→ **PROBLEM STATEMENT**: Among the lines below, a stretch begins at the one with "change=delete; old=YELLOW FLOWER" and ends at the one with "change=recolor; old=BLUE CONE;". Repeat that stretch exactly, ends included.

→ **DATA FOR PROCESSING**:

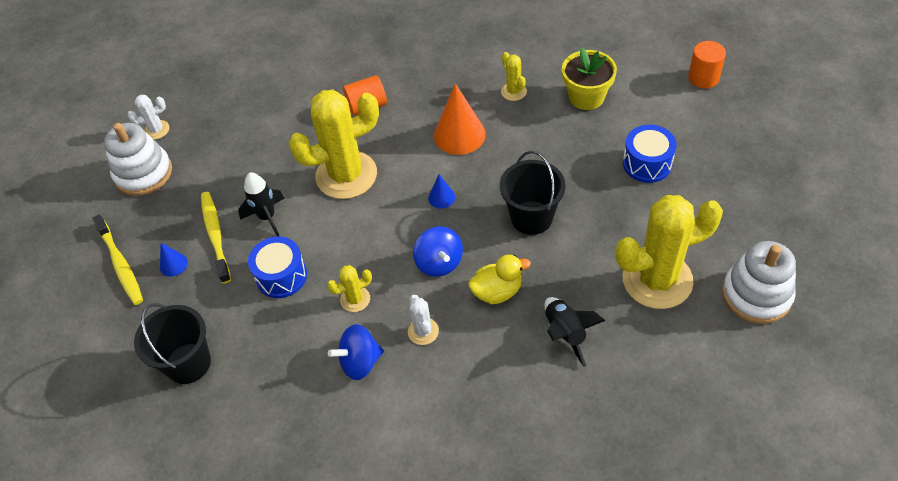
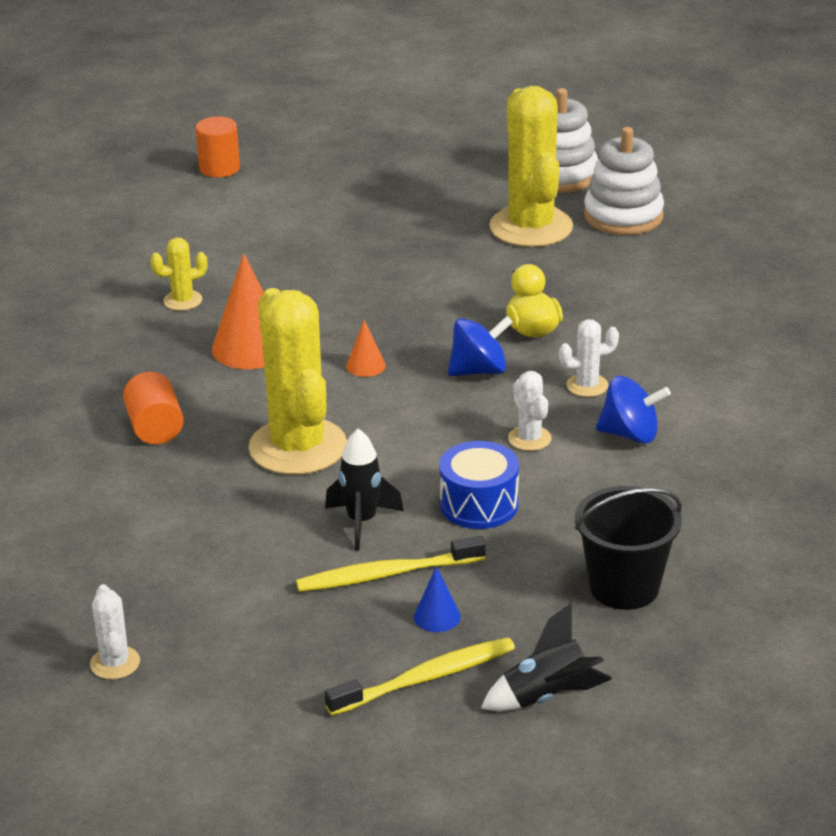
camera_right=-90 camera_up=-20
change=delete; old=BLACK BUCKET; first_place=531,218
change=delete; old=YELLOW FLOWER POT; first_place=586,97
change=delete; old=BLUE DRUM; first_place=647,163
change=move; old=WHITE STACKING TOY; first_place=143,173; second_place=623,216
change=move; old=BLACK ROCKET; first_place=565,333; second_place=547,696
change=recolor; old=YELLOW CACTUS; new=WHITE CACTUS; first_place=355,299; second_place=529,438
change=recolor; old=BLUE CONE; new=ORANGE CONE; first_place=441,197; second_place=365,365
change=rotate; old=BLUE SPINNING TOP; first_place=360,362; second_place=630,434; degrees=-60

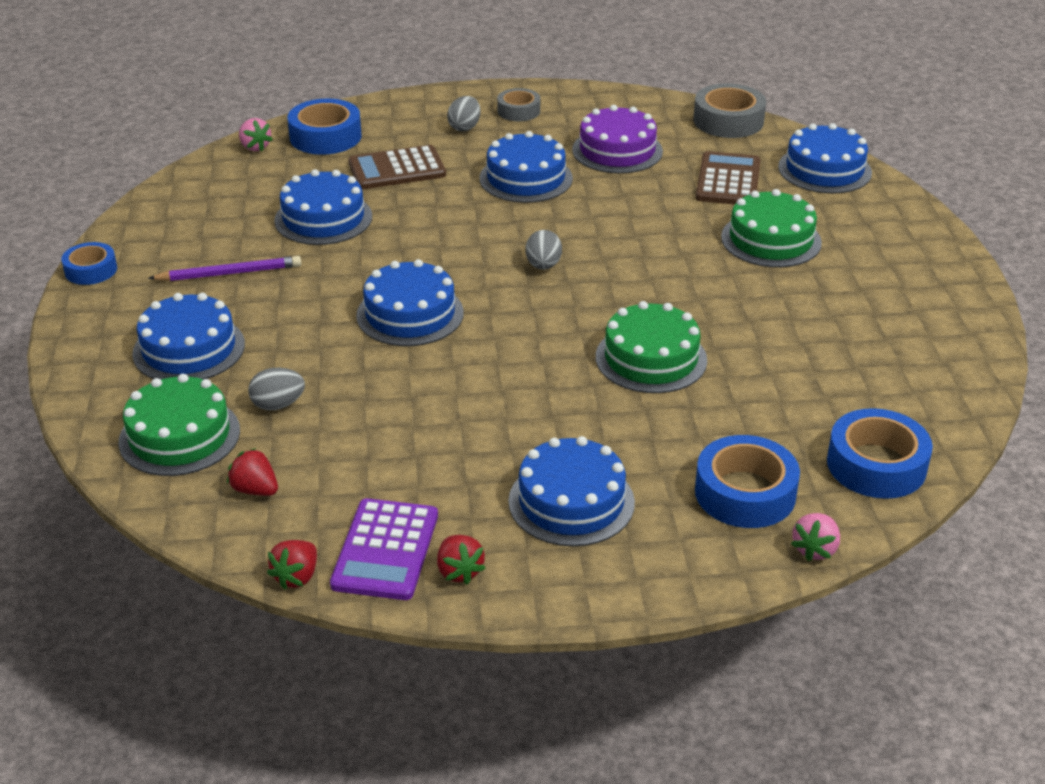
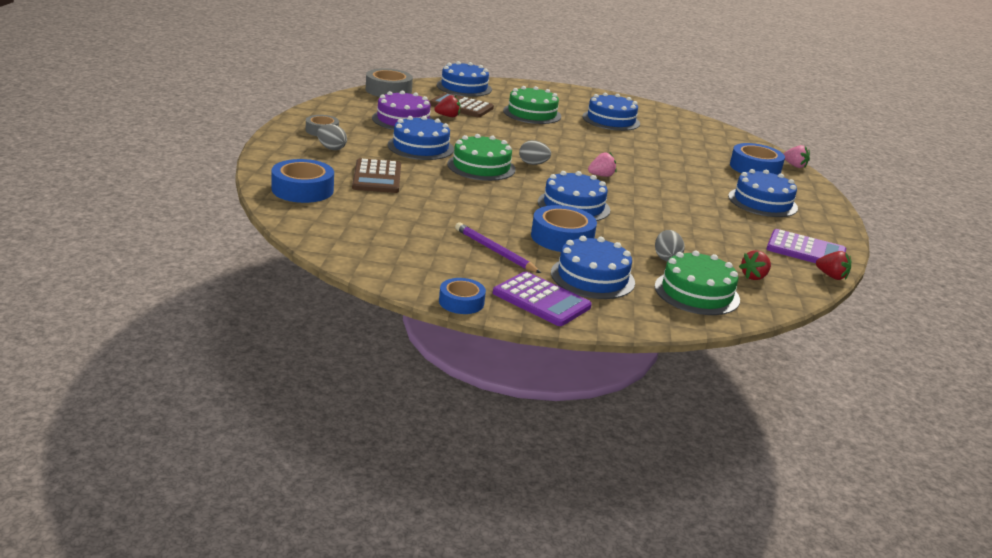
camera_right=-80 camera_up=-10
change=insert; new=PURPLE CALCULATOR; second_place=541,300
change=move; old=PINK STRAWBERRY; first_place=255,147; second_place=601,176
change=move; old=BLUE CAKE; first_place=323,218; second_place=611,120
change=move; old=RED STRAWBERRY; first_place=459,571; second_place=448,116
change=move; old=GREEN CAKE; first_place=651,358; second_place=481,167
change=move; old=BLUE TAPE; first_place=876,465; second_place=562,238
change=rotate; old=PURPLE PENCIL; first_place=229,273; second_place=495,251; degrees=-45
--
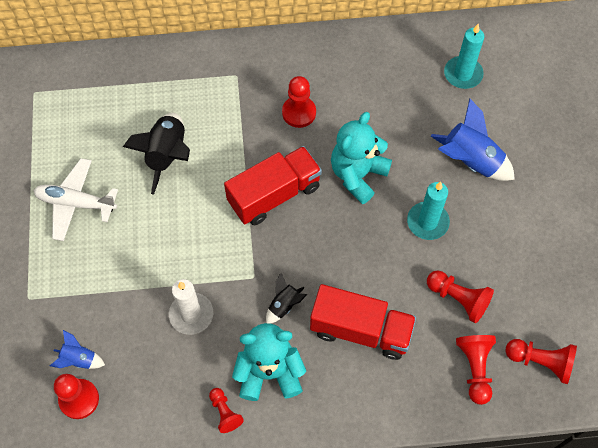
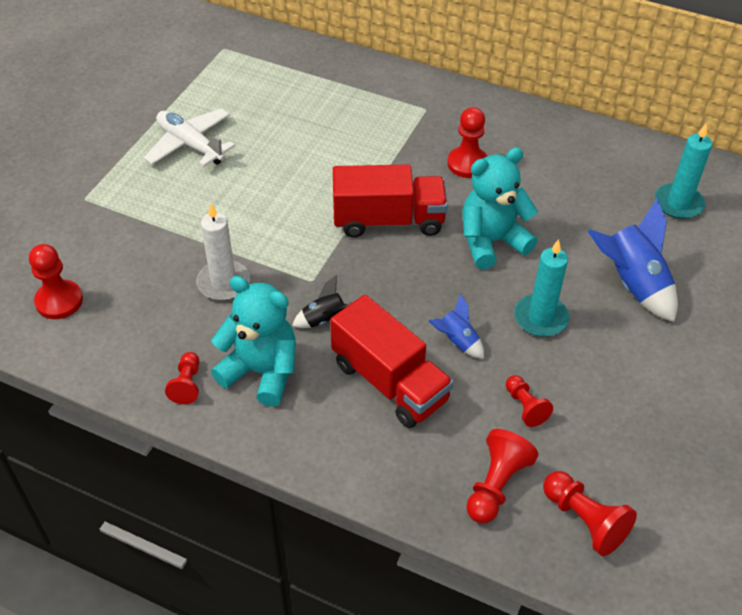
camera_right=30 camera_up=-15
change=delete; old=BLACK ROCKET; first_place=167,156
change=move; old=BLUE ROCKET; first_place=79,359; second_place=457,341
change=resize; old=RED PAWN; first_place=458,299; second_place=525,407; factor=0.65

→ **SOLUTION**:
change=delete; old=YELLOW FLOWER POT; first_place=586,97
change=delete; old=BLUE DRUM; first_place=647,163
change=move; old=WHITE STACKING TOY; first_place=143,173; second_place=623,216
change=move; old=BLACK ROCKET; first_place=565,333; second_place=547,696
change=recolor; old=YELLOW CACTUS; new=WHITE CACTUS; first_place=355,299; second_place=529,438
change=recolor; old=BLUE CONE; new=ORANGE CONE; first_place=441,197; second_place=365,365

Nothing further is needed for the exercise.